▶ _REQUIRED ACTION_: Locate all lines in the data below that hold "rosa" and show them.

(Object change listings)
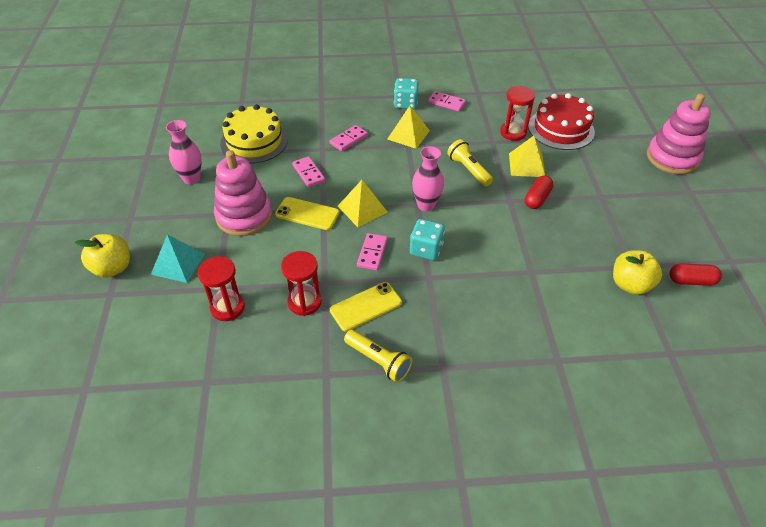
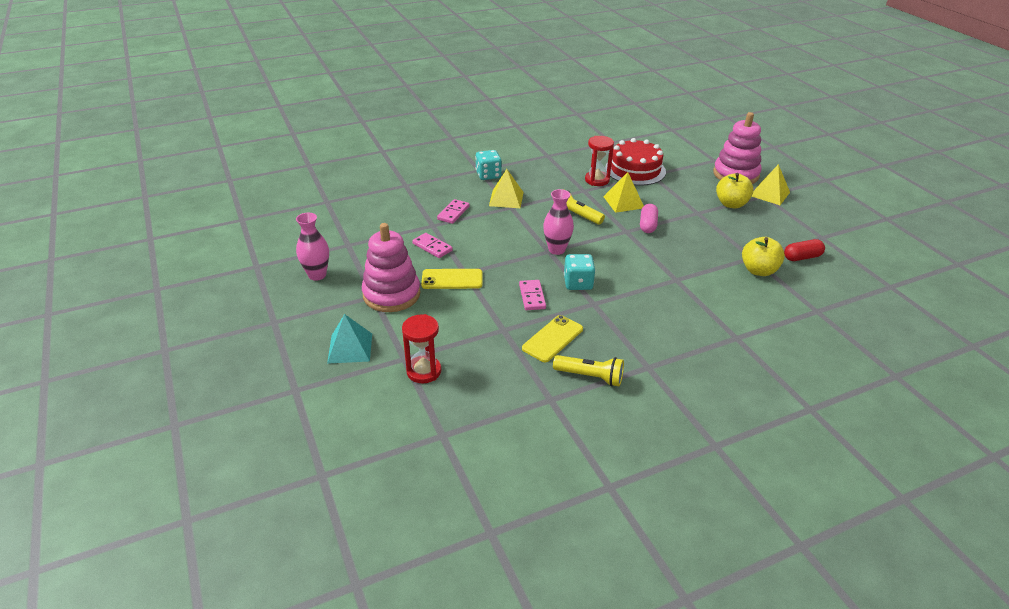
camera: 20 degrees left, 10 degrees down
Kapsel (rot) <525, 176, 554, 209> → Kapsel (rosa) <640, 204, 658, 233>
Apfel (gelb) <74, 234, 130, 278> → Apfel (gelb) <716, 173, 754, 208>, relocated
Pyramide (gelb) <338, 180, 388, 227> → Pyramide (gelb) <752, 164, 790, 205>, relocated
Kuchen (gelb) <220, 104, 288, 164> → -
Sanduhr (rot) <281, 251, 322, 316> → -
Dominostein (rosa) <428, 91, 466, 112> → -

▶ _COMPLETED TASK_:
Kapsel (rot) <525, 176, 554, 209> → Kapsel (rosa) <640, 204, 658, 233>
Dominostein (rosa) <428, 91, 466, 112> → -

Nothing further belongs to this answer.